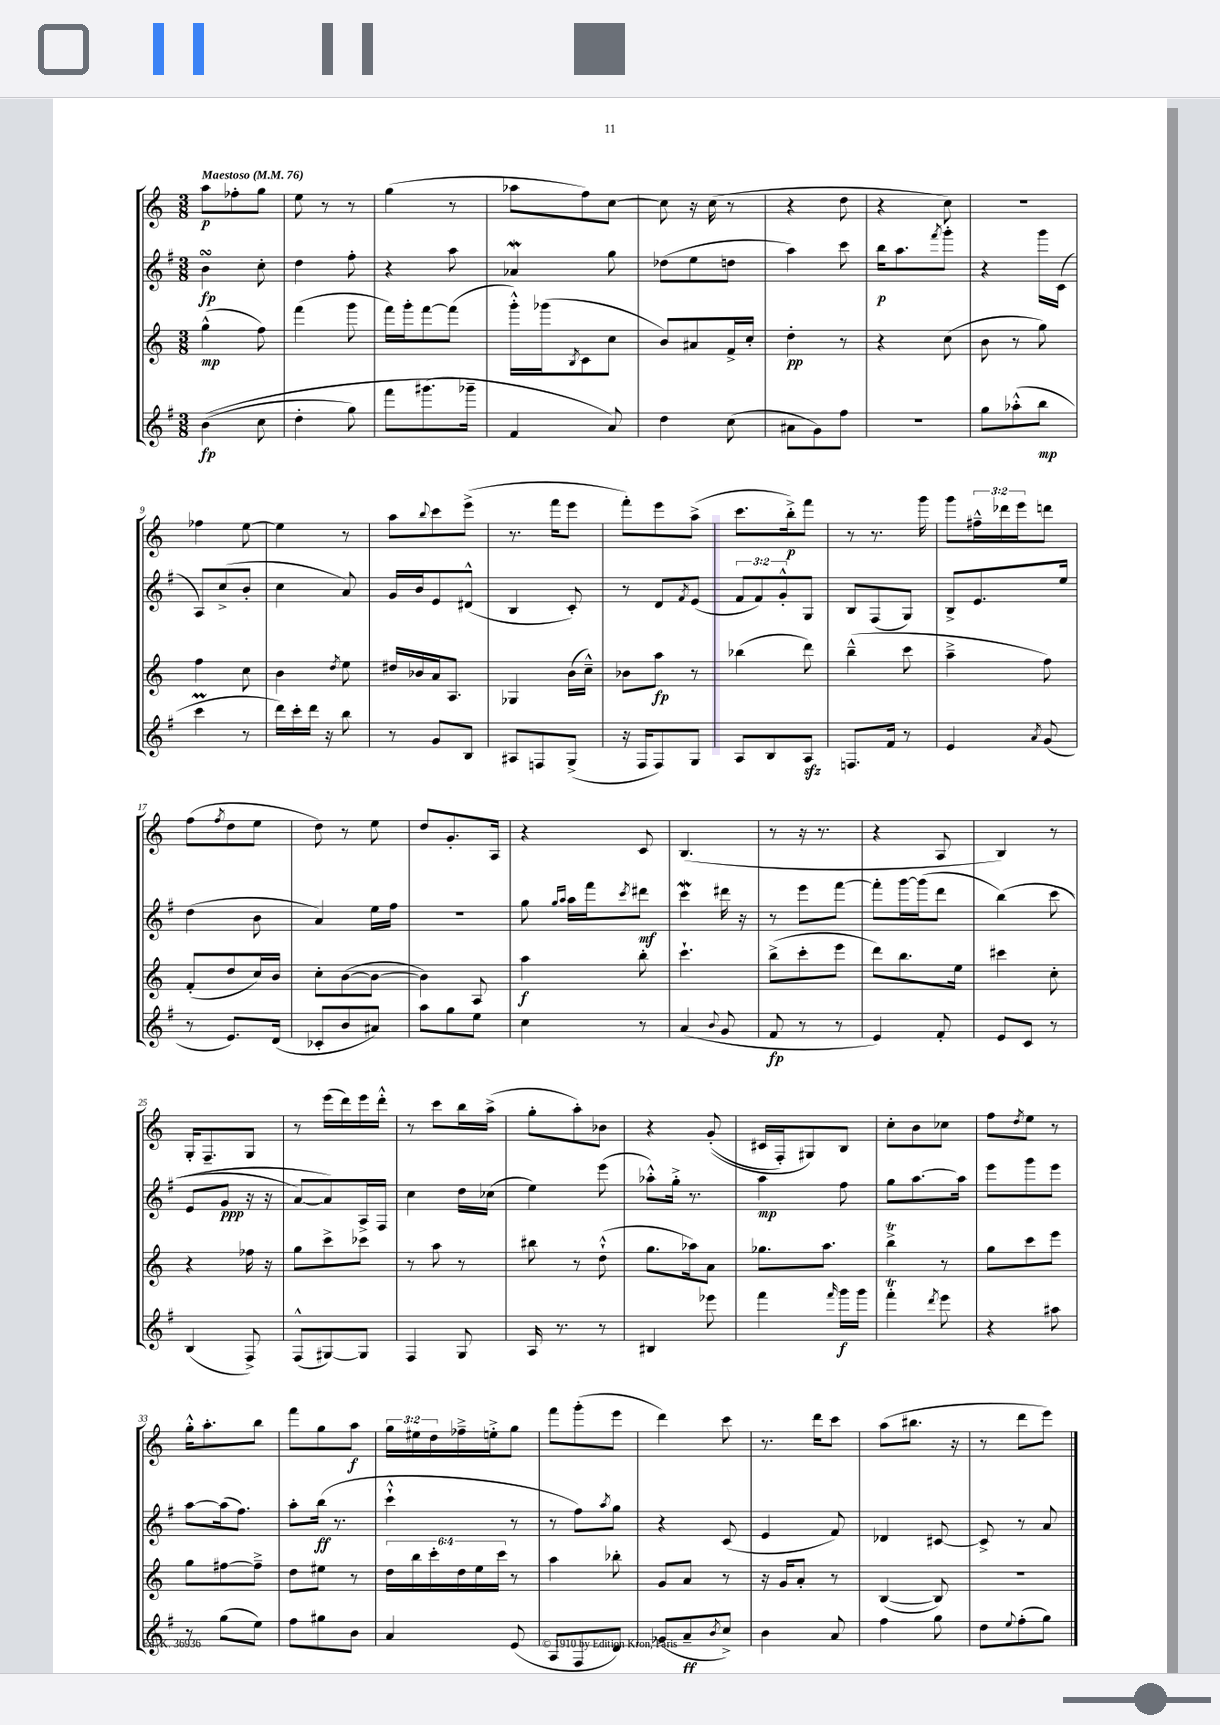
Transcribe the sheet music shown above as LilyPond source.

<<
\new StaffGroup <<
\new Staff = "s0" {
    \clef treble \key c \major \numericTimeSignature \time 3/8 \override Staff.TupletNumber.text = #tuplet-number::calc-fraction-text \tempo "Maestoso" 4 = 76
    a''8\p fes''8-. g''8 |
    e''8 r8 r8 |
    g''4( r8 |
    aes''8 f''8) c''8~ |
    c''8 r16 c''16( r8 |
    r4 d''8 |
    r4 c''8) |
    R4. |
    fes''4 e''8~ |
    e''4 r8 |
    a''8 \appoggiatura { b''8 } c'''8 e'''8->( |
    r8. f'''16 e'''8 |
    f'''8-.) e'''8 a''8->( |
    c'''8. b''16-.->\p) f'''8 |
    r8 r8. g'''16 |
    g'''8 \tuplet 3/2 { fis''16---^ des'''16 e'''16 } d'''8 |
    f''8( \acciaccatura { f''8 } d''8 e''8 |
    d''8) r8 e''8 |
    d''8 g'8.-. a16 |
    r4 c'8 |
    b4.( |
    r8 r16 r8. |
    r4 a8 |
    b4) r8 |
    g16-. f8.-- g8 |
    r8 e'''16( d'''16) e'''16 d'''16-.-^ |
    r8 c'''8 b''16 a''16->( |
    g''8-. a''8-.) bes'8 |
    r4 g'8-.(\( |
    cis'16 f16-.) gis8\) b8 |
    c''8-. b'8 ces''8 |
    f''8 \acciaccatura { d''8 } e''8 r8 |
    g''16-.-^ a''8.-. b''8 |
    f'''8 g''8 a''8\f |
    \tuplet 3/2 { g''16 eis''16 d''16 } fes''16---> e''16-.-> g''8 |
    f'''8 g'''8-.( e'''8 |
    d'''4) c'''8 |
    r8. d'''16 c'''8 |
    a''8( bis''8. r16 |
    r8 d'''8 e'''8) \bar "|." |
}
\new Staff = "s1" {
    \clef treble \key g \major \numericTimeSignature \time 3/8 \override Staff.TupletNumber.text = #tuplet-number::calc-fraction-text
    b'4\turn\fp c''8-. |
    d''4 fis''8-. |
    r4 a''8 |
    aes'4\mordent g''8 |
    des''8( e''8 d''8 |
    a''4) c'''8 |
    b''16\p a''8. \acciaccatura { fis'''8 } g'''8-. |
    r4 g'''16 c'16( |
    a8) c''8->( b'8-. |
    c''4 a'8) |
    g'16 b'16 e'8 dis'8-^( |
    b4 c'8-.) |
    r8 d'8 \acciaccatura { fis'8 } e'8( |
    \tuplet 3/2 { fis'8 fis'8) g'8-.-^ } g8 |
    b8 fis8( g8) |
    b8-> e'8. e''16 |
    d''4( b'8 |
    a'4) e''16 fis''16 |
    R4. |
    g''8 \grace { g''16 a''16 } a''16 fis'''16 \acciaccatura { c'''8 } dis'''8\mf |
    c'''4\mordent dis'''16 r16 |
    r8 e'''8 fis'''8~ |
    fis'''8-. g'''16~ g'''16( d'''8 |
    b''4)\( c'''8( |
    e'8 g'8\ppp r16 r16 |
    a'8~) a'8\) a16-> fis16 |
    c''4 d''16 ces''16( |
    e''4) e'''8( |
    aes''8-.-^) g''16-.-> r8. |
    a''4\mp fis''8 |
    g''8 a''8.~ a''16 |
    e'''8 g'''8 e'''8 |
    a''8~ a''16( fis''8.) |
    a''8-. b''16\ff( r8. |
    c'''4-!-^ r8 |
    r8 fis''8) \acciaccatura { a''8 } g''8 |
    r4 c'8( |
    e'4 fis'8) |
    des'4 cis'8~ |
    cis'8-> r8 a'8 \bar "|." |
}
\new Staff = "s2" {
    \clef treble \key c \major \numericTimeSignature \time 3/8 \override Staff.TupletNumber.text = #tuplet-number::calc-fraction-text
    g''4-^\mp( f''8) |
    f'''4( g'''8 |
    f'''16) g'''16-. f'''8~ f'''8( |
    g'''16-.-^) ges'''16( \acciaccatura { b8 } c'8 c''8 |
    b'8) ais'8 f'16-> c''16-. |
    d''4-.\pp r8 |
    r4 c''8( |
    b'8 r8 g''8) |
    f''4 c''8 |
    b'4 \acciaccatura { d''8 } e''8 |
    dis''16 bes'16 a'16 a8. |
    ges4 b'16( c''16---^) |
    bes'8 a''8\fp r8 |
    bes''4( d'''8) |
    b''4---^( c'''8 |
    a''4---> f''8) |
    f'8-.( d''8 c''16) b'16 |
    c''8-. b'8~( b'8~ |
    b'4) a8 |
    a''4\f b''8-. |
    c'''4.-! |
    b''8->( c'''8-. e'''8 |
    d'''8) b''8. e''16 |
    cis'''4 c''8-. |
    r4 fes''16 r16 |
    g''8 c'''8-> ces'''8 |
    r8 a''8 r8 |
    bis''8 r8 d''8-!-^( |
    g''8. aes''16) a'8 |
    ges''8. a''8. |
    b''4->\trill r8 |
    g''8 c'''8 e'''8 |
    g''8 fis''8~ fis''8---> |
    d''8 eis''8 r8 |
    \tuplet 6/4 { d''16 b''16 c'''16-. d''16 e''16 c'''16 } r8 |
    a''4 bes''8-. |
    g'8 a'8 r8 |
    r16 g'16 a'8-. r8 |
    b4~( b8) |
    R4. \bar "|." |
}
\new Staff = "s3" {
    \clef treble \key g \major \numericTimeSignature \time 3/8
    b'4\fp(\( c''8 |
    d''4-. g''8) |
    fis'''8 gis'''8.( ges'''16--\) |
    fis'4 a'8) |
    d''4 c''8( |
    ais'8 g'8) fis''8 |
    R4. |
    g''8 aes''8-.-^( b''8\mp |
    c'''4\prall r8 |
    d'''16) c'''16-. d'''16 r16 b''8 |
    r8 g'8 b8 |
    ais8 f8 g8->( |
    r16 fis16 fis8) g8 |
    a8 b8 a8\sfz |
    f8. fis'16 r8 |
    e'4 \acciaccatura { a'8 } g'8( |
    r8 e'8.) d'16( |
    ces'8-. b'8 ais'8) |
    a''8 g''8 e''8 |
    c''4 r8 |
    a'4( \appoggiatura { b'8 } g'8 |
    fis'8\fp r8 r8 |
    e'4) fis'8-. |
    e'8 c'8 r8 |
    b4( fis8->) |
    fis8-^( gis8~) gis8 |
    fis4 g8 |
    a16 r8. r8 |
    bis4 ees'''8 |
    fis'''4 \grace { fis'''16 } g'''16\f g'''16 |
    fis'''4-.\trill \acciaccatura { d'''8 } e'''8 |
    r4 ais''8 |
    r8 g''8( e''8) |
    fis''8 gis''8 b'8 |
    a'4 e'8( |
    a8 fis8 d'8) |
    ges'8( a'8--\ff \acciaccatura { b'8 } c''8->) |
    b'4 a'8 |
    fis''4 g''8 |
    d''8 \appoggiatura { e''8 } fis''8-.( g''8) \bar "|." |
}
>>
>>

###

**Requirements**. List every line in the rows above that contains the string "trill".

**Problem solution**.
    b''4->\trill r8 |
    fis'''4-.\trill \acciaccatura { d'''8 } e'''8 |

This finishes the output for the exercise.